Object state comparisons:

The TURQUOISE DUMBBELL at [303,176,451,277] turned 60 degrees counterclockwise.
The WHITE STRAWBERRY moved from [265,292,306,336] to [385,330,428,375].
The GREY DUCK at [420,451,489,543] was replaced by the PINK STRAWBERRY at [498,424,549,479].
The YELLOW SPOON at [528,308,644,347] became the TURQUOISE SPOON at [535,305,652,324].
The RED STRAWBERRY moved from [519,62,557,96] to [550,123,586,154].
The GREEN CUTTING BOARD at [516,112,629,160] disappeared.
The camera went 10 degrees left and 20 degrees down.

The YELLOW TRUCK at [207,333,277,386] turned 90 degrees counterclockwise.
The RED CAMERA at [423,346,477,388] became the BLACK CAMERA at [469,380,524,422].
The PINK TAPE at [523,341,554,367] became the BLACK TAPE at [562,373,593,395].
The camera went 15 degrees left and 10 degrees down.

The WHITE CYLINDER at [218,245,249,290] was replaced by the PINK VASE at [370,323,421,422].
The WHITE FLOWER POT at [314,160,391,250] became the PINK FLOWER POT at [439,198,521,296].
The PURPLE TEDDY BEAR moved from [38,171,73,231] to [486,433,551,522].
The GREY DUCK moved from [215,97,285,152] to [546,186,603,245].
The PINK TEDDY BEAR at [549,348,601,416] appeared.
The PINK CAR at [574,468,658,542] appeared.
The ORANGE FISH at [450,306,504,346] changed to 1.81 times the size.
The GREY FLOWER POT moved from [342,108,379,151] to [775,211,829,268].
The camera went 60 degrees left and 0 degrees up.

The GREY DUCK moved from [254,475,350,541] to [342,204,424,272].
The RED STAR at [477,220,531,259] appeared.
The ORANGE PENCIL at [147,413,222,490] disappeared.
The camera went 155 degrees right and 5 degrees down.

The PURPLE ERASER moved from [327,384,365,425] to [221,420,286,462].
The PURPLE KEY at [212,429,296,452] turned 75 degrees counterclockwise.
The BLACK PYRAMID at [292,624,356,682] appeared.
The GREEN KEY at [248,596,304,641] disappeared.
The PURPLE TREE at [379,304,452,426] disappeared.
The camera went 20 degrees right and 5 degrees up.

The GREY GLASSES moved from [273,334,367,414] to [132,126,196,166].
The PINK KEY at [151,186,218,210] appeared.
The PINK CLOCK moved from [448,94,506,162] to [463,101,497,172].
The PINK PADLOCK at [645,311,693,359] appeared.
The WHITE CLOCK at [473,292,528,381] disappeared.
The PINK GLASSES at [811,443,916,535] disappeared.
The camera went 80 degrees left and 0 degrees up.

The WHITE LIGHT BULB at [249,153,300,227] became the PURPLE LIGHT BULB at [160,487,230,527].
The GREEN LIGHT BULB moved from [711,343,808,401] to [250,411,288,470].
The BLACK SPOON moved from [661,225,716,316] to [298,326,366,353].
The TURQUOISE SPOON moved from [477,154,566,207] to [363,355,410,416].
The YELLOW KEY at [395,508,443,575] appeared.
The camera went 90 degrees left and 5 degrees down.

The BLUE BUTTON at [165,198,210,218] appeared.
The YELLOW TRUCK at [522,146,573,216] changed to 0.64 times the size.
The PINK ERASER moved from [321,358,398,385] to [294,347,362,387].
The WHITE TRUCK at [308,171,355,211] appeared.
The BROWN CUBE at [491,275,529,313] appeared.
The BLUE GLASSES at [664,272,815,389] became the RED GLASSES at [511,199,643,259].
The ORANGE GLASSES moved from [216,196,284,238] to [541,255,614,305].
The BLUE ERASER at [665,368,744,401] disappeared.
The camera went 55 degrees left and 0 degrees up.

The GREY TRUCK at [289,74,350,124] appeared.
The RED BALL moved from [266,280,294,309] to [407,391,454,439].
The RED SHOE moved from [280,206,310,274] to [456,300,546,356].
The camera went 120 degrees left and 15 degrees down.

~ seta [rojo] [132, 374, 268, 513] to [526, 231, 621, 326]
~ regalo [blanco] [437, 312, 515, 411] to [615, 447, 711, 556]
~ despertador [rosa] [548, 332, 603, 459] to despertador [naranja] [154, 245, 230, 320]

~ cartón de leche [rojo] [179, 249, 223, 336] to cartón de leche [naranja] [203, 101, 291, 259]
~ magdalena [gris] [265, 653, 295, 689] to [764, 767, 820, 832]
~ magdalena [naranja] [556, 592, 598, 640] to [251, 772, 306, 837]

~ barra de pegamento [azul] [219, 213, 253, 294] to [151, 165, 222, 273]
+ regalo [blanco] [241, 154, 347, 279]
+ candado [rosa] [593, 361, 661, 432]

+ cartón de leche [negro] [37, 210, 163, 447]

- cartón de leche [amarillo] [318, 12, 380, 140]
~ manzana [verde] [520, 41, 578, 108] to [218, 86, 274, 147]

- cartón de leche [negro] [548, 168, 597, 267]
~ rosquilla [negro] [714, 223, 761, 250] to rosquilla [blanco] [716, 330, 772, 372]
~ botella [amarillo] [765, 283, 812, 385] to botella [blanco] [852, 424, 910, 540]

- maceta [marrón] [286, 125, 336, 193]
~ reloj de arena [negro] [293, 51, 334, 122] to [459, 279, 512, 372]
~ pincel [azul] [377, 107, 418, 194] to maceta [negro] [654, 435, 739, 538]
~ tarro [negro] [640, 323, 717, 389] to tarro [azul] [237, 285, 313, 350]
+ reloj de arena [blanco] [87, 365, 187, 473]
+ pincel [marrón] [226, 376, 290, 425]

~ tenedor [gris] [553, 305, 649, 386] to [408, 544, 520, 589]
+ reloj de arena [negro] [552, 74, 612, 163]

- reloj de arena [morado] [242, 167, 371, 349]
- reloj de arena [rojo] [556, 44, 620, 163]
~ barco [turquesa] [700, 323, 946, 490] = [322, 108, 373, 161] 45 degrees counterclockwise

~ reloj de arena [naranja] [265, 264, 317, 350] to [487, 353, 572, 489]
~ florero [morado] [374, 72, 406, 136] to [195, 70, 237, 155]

Work required:
Could you say how many lines of the entries contain the string "STRAWBERRY"? Only the number should be given.

Written answer:
3